The data –

☆ ☆ ☆ ☆ ☆

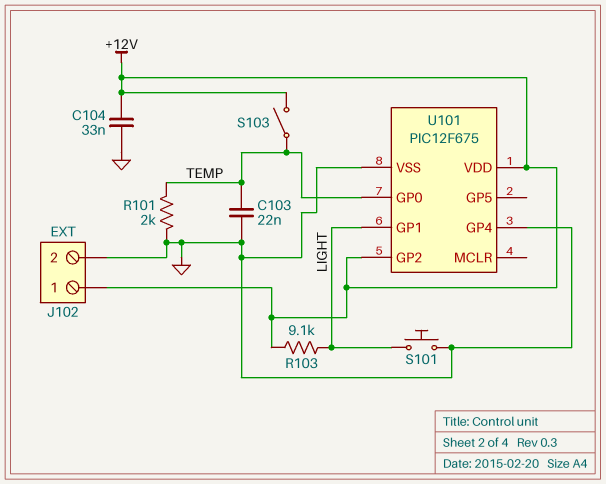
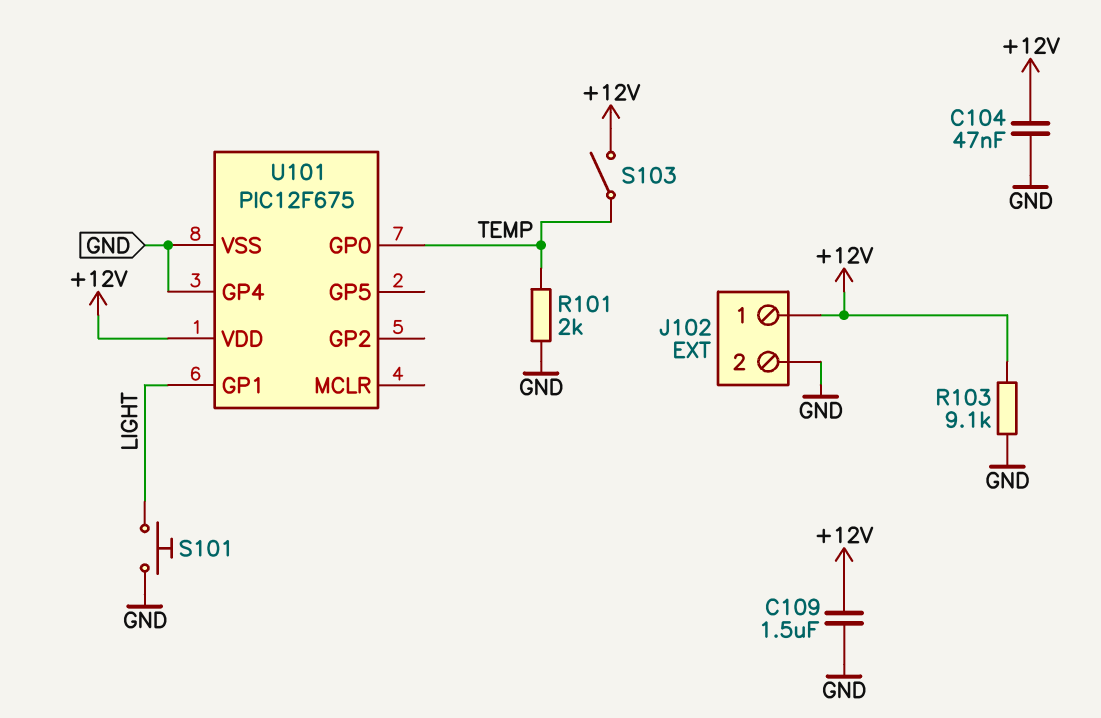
C103: 22nF (GND, TEMP) -> none
C104: 33nF (+12V, GND) -> 47nF (+12V, GND)
C109: none -> 1.5uF (+12V, GND)
R103: 9.1k (+12V, LIGHT) -> 9.1k (+12V, GND)
U101 pin GP2: +12V -> none

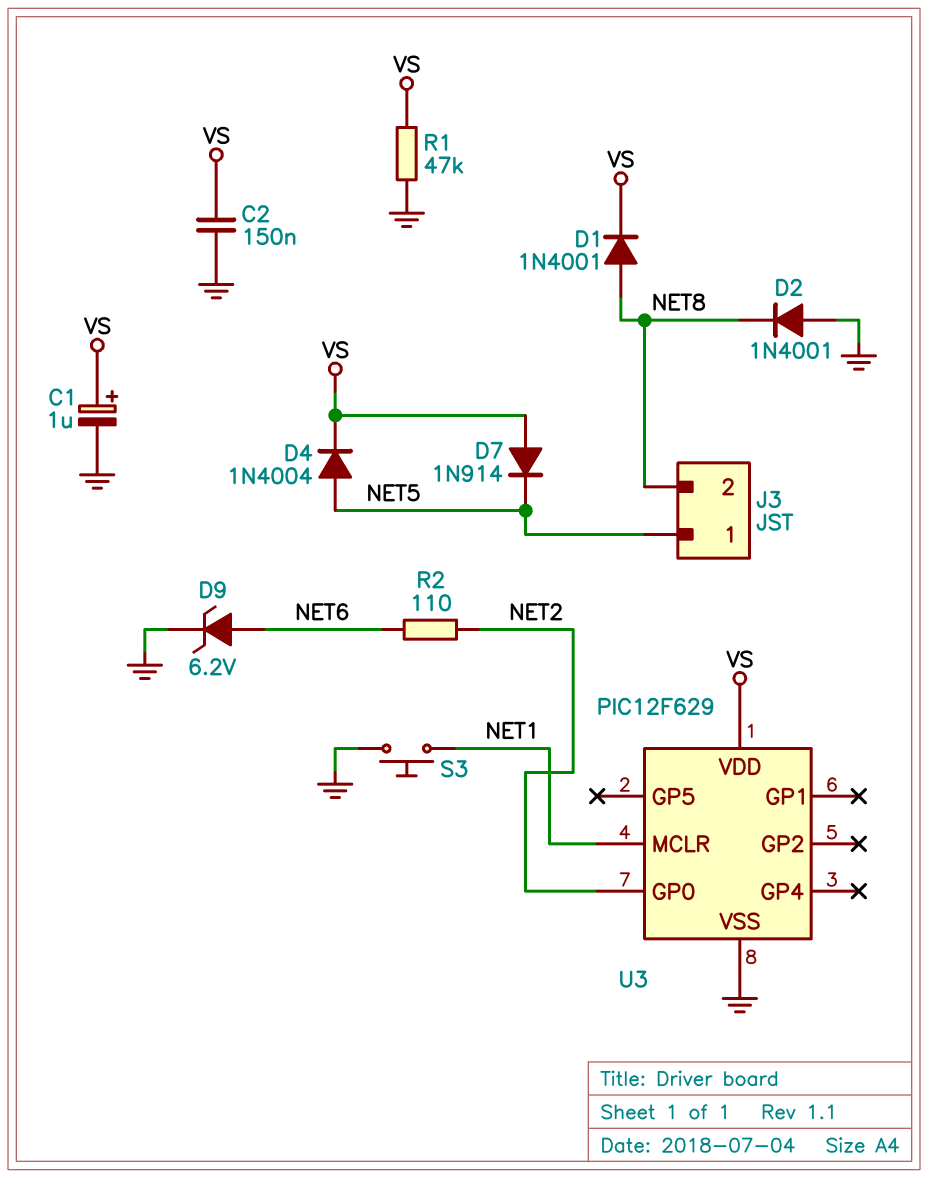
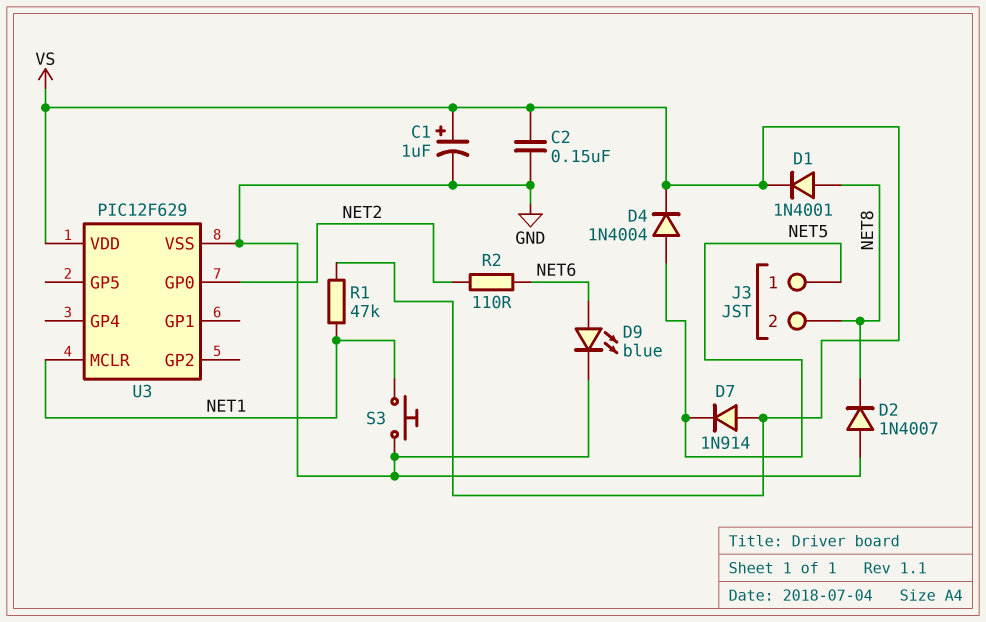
D2: diode 1N4001 (A GND, K NET8) -> diode 1N4007 (A GND, K NET8)
D9: zener 6.2V (A NET6, K GND) -> LED blue (A NET6, K GND)
R1: 47k (GND, VS) -> 47k (NET1, VS)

☆ ☆ ☆ ☆ ☆

What is being asked –
Restate word for word the lines from the line with "C109: none -> 1.5uF (+12V, GND)" to the last line of the records above, inclusive, and omit every picture.

Reply to the exercise –
C109: none -> 1.5uF (+12V, GND)
R103: 9.1k (+12V, LIGHT) -> 9.1k (+12V, GND)
U101 pin GP2: +12V -> none

D2: diode 1N4001 (A GND, K NET8) -> diode 1N4007 (A GND, K NET8)
D9: zener 6.2V (A NET6, K GND) -> LED blue (A NET6, K GND)
R1: 47k (GND, VS) -> 47k (NET1, VS)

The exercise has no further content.